[Start of section]

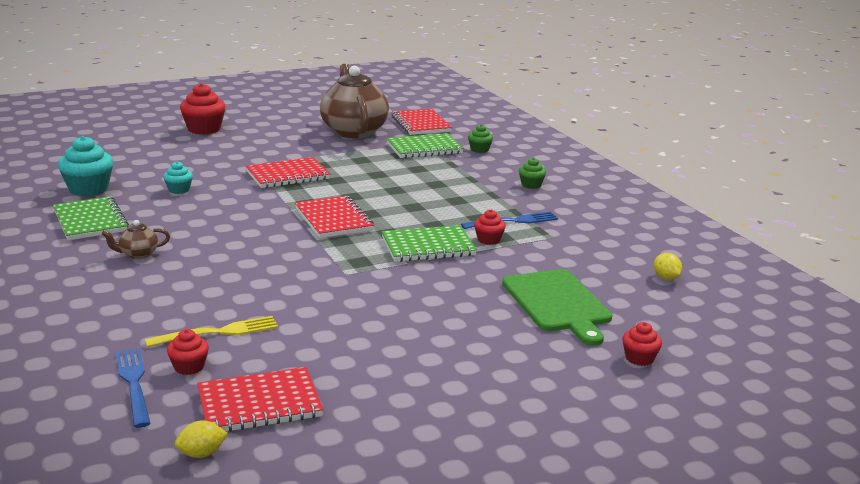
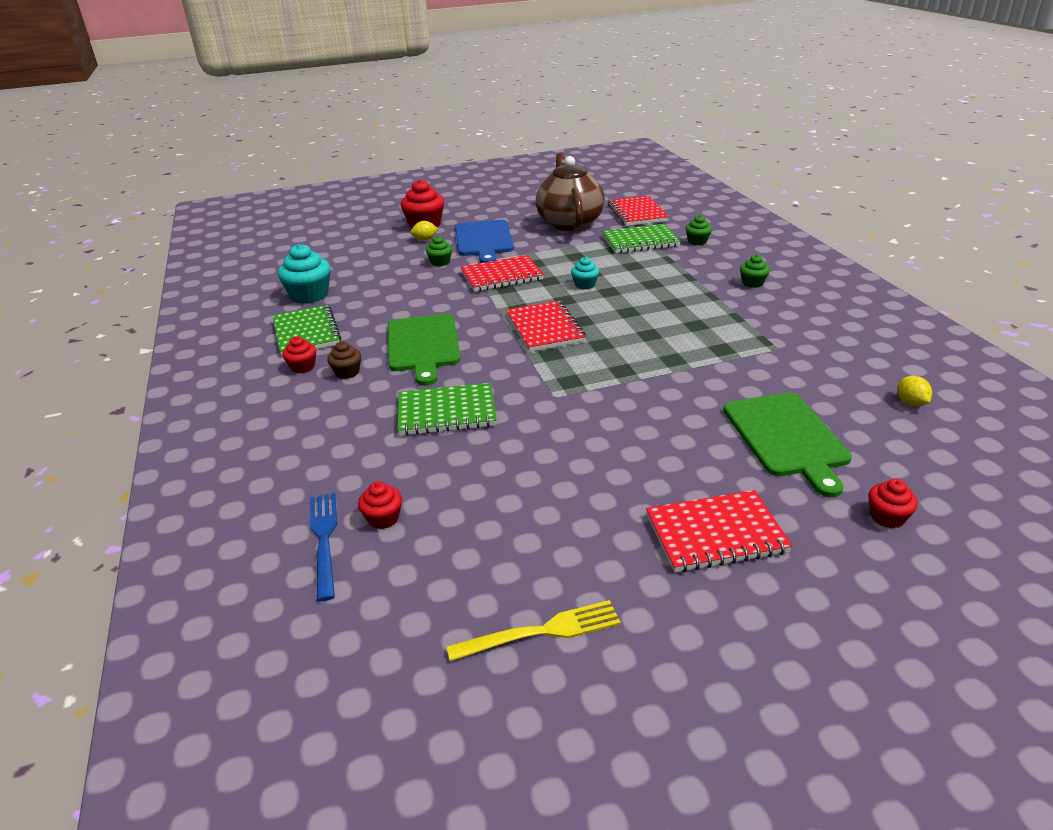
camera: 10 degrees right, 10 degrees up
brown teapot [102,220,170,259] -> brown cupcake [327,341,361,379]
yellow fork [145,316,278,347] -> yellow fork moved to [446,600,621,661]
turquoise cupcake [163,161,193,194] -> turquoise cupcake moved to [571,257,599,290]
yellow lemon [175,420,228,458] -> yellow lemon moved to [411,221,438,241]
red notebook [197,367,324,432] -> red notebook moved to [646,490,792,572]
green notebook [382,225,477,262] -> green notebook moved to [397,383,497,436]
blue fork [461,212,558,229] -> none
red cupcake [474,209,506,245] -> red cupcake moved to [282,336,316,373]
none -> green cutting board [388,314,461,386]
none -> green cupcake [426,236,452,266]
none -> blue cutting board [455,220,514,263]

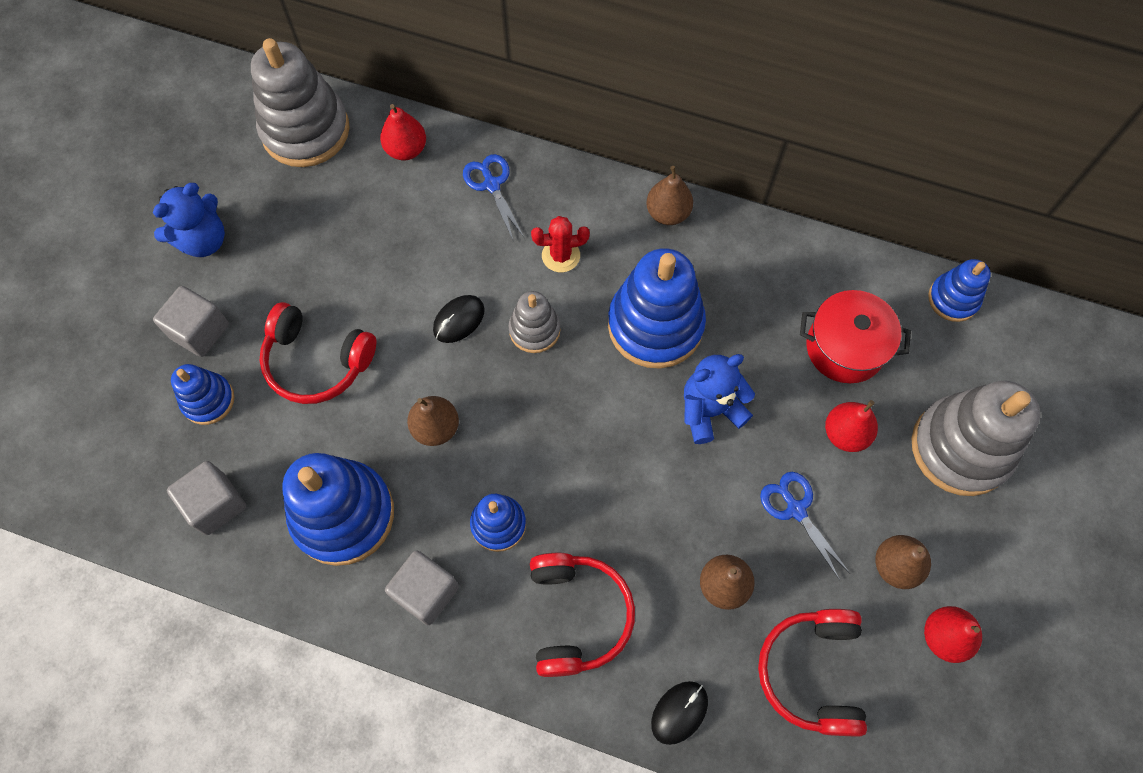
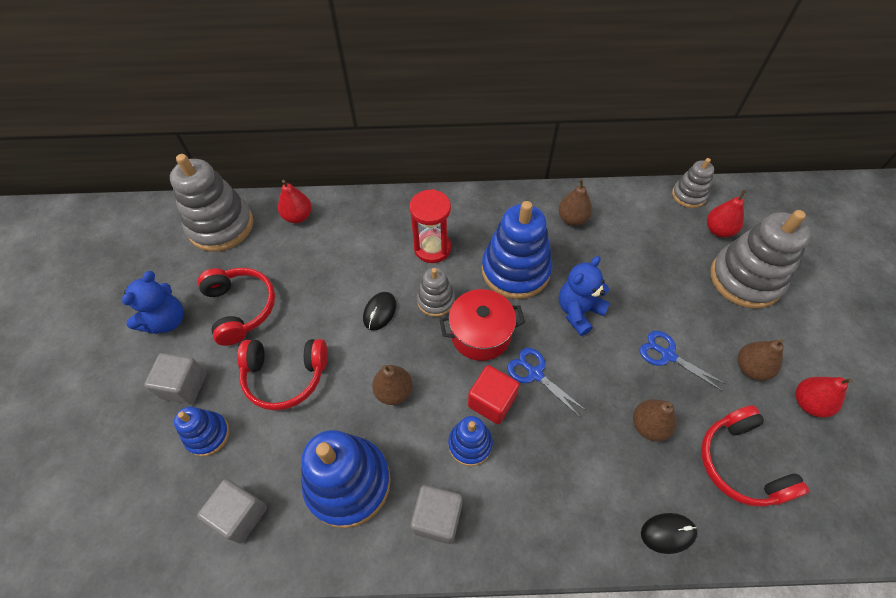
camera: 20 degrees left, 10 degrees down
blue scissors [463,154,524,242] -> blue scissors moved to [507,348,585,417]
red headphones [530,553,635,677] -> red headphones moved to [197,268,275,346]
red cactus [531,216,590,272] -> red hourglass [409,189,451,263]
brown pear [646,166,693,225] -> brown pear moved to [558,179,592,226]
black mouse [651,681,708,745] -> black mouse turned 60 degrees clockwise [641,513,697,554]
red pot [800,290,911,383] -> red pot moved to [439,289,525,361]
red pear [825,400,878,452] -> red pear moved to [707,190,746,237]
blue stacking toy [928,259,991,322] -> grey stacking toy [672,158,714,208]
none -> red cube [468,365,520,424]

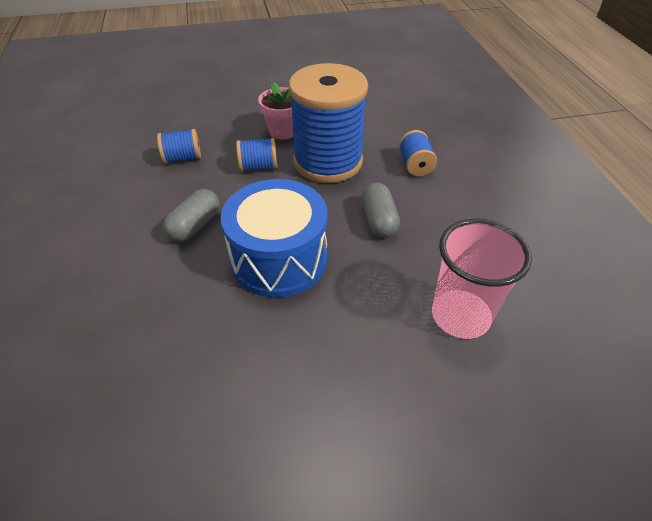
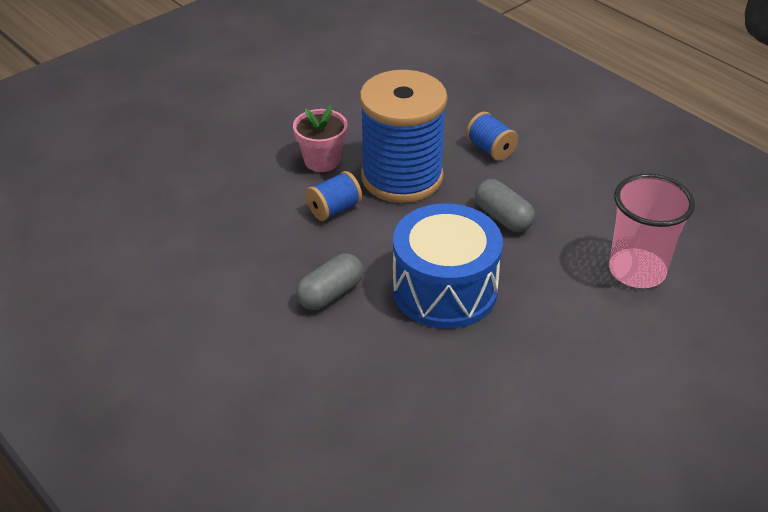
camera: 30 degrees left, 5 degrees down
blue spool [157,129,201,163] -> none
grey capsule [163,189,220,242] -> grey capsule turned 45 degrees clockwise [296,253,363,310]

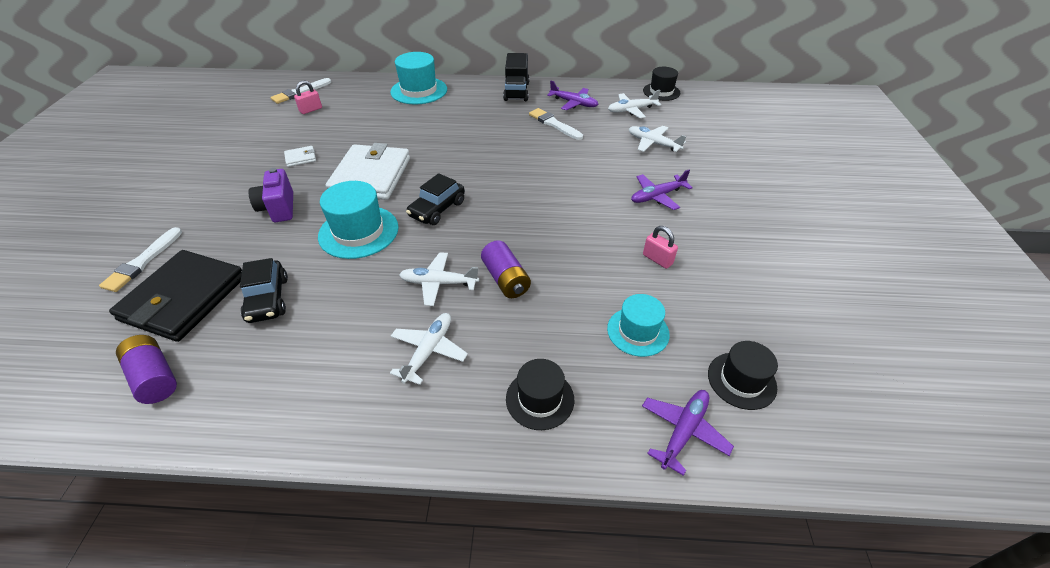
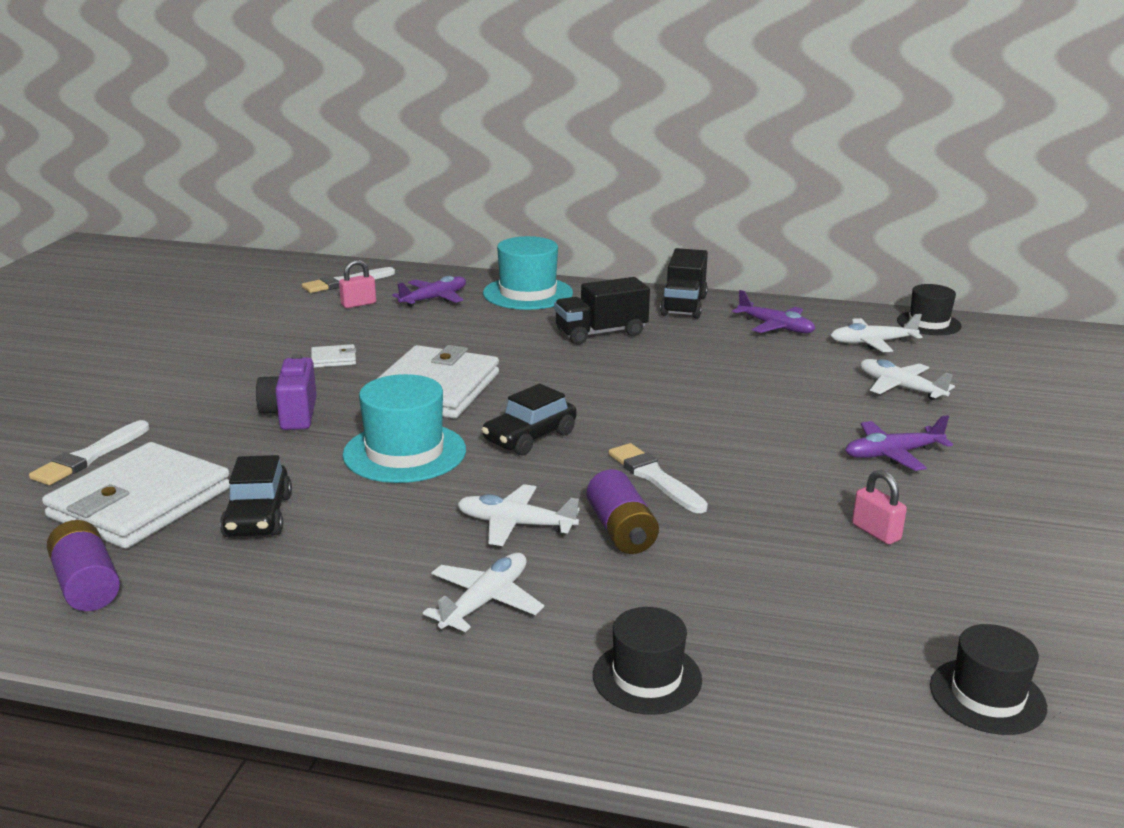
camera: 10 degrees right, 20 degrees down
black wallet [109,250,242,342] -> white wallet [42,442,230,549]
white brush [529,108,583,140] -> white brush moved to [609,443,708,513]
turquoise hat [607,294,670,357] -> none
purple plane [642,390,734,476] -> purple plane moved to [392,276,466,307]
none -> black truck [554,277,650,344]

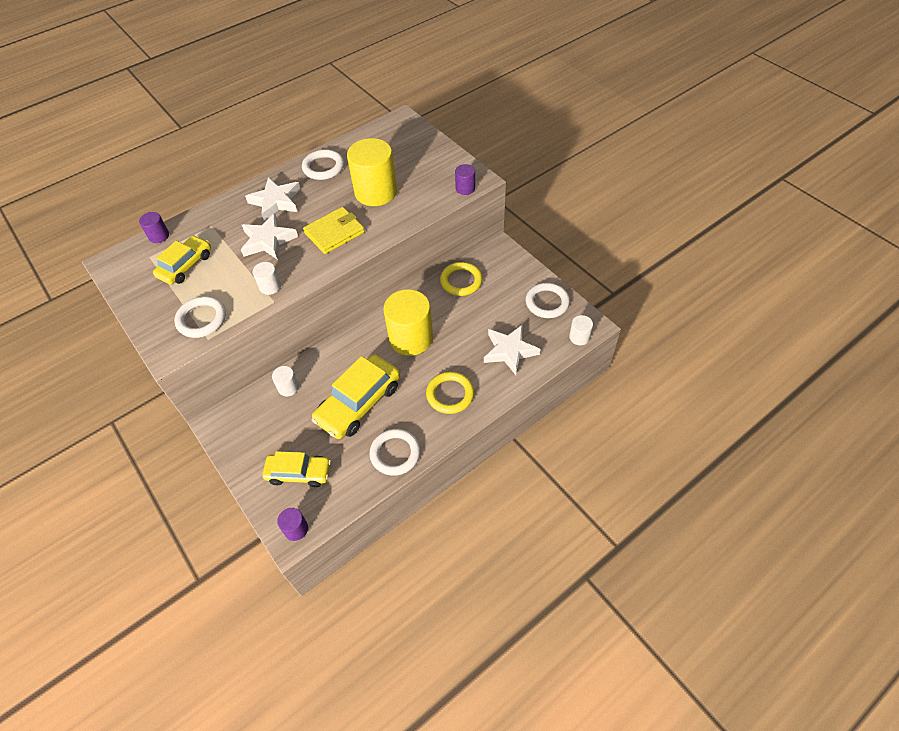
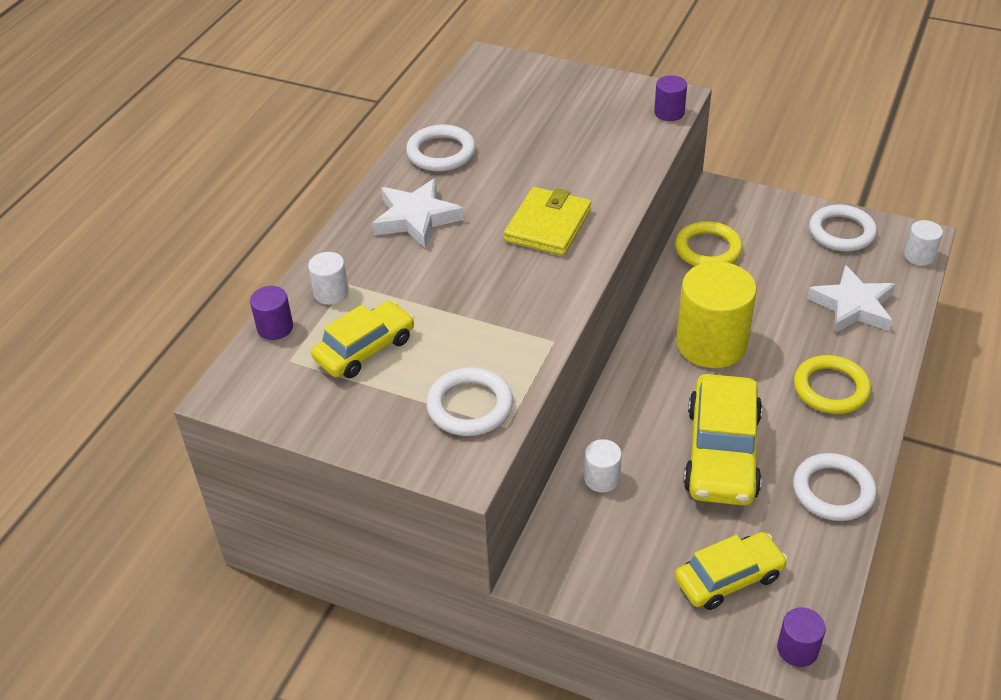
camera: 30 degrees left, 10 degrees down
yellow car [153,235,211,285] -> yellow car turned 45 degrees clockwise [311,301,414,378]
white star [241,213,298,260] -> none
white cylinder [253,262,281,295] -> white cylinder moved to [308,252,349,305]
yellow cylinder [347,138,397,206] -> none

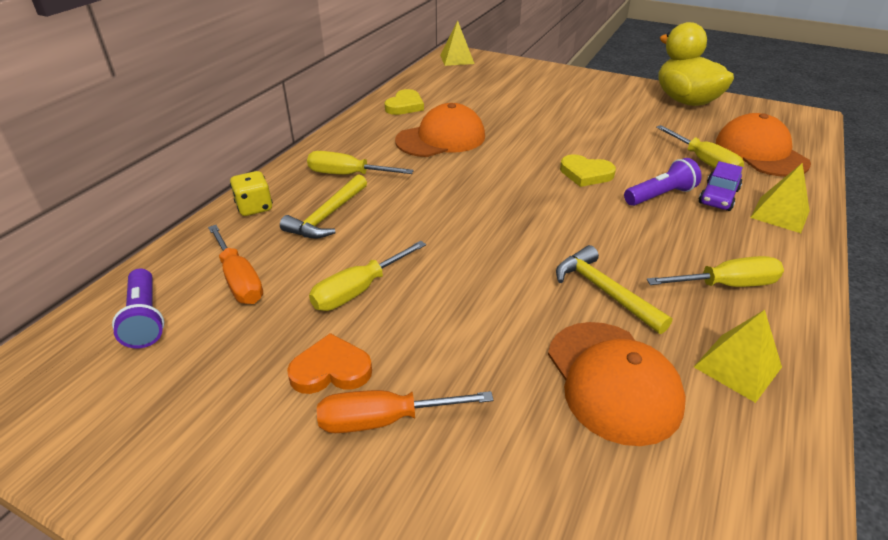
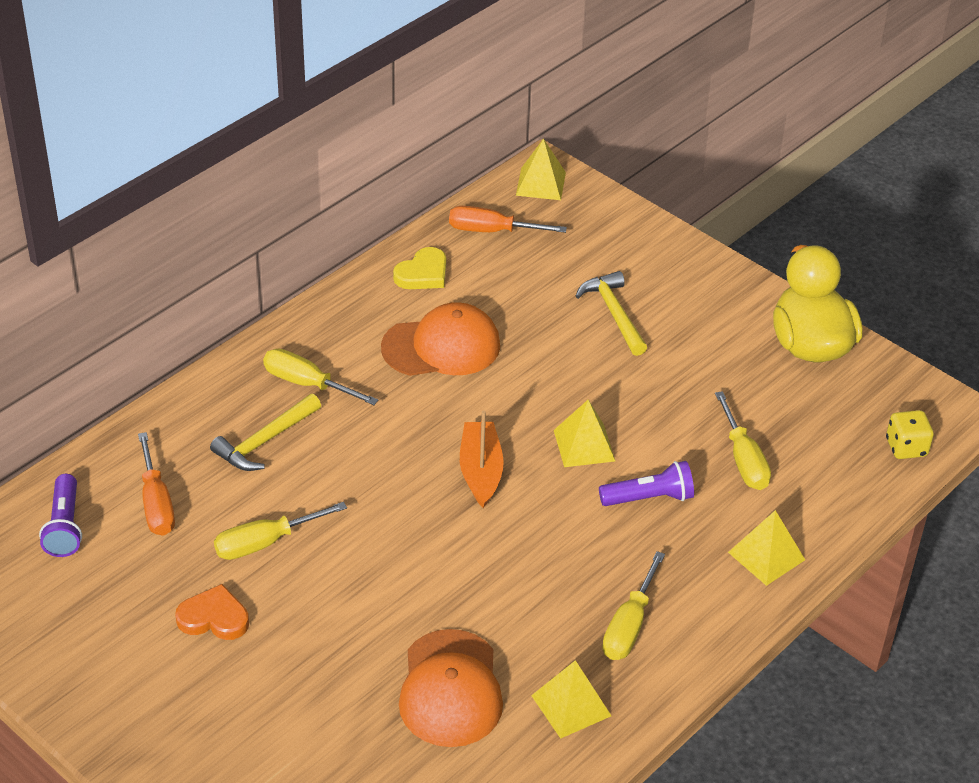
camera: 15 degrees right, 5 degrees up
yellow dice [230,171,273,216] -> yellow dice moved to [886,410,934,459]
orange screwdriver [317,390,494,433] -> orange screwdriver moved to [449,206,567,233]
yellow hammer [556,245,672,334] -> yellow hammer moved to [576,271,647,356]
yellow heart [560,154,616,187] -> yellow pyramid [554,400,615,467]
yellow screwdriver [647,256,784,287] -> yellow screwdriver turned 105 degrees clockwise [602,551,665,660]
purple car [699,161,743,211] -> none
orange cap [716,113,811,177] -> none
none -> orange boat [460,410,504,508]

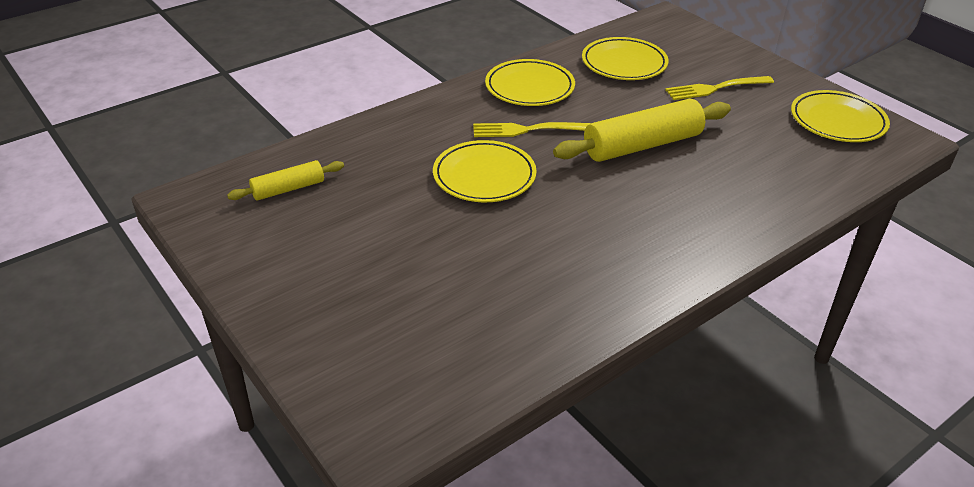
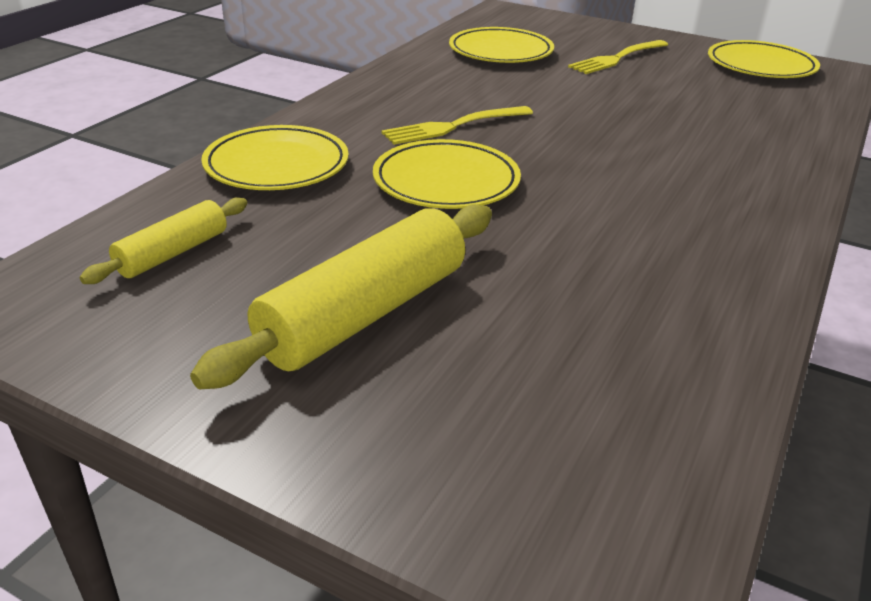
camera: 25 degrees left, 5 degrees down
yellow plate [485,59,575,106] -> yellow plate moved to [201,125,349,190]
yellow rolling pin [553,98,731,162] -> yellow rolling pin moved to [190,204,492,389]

[End of section]

= Action item =
Please return, exactly as written, the lines from the first line of the records above through the line containing "red pear [825,400,878,452]", both included, leaving out any pictures.

= Solved exercise =
camera: 10 degrees right, 10 degrees up
brown teapot [102,220,170,259] -> brown cupcake [327,341,361,379]
yellow fork [145,316,278,347] -> yellow fork moved to [446,600,621,661]
turquoise cupcake [163,161,193,194] -> turquoise cupcake moved to [571,257,599,290]
yellow lemon [175,420,228,458] -> yellow lemon moved to [411,221,438,241]
red notebook [197,367,324,432] -> red notebook moved to [646,490,792,572]
green notebook [382,225,477,262] -> green notebook moved to [397,383,497,436]
blue fork [461,212,558,229] -> none
red cupcake [474,209,506,245] -> red cupcake moved to [282,336,316,373]
none -> green cutting board [388,314,461,386]
none -> green cupcake [426,236,452,266]
none -> blue cutting board [455,220,514,263]

camera: 20 degrees left, 10 degrees down
blue scissors [463,154,524,242] -> blue scissors moved to [507,348,585,417]
red headphones [530,553,635,677] -> red headphones moved to [197,268,275,346]
red cactus [531,216,590,272] -> red hourglass [409,189,451,263]
brown pear [646,166,693,225] -> brown pear moved to [558,179,592,226]
black mouse [651,681,708,745] -> black mouse turned 60 degrees clockwise [641,513,697,554]
red pot [800,290,911,383] -> red pot moved to [439,289,525,361]
red pear [825,400,878,452] -> red pear moved to [707,190,746,237]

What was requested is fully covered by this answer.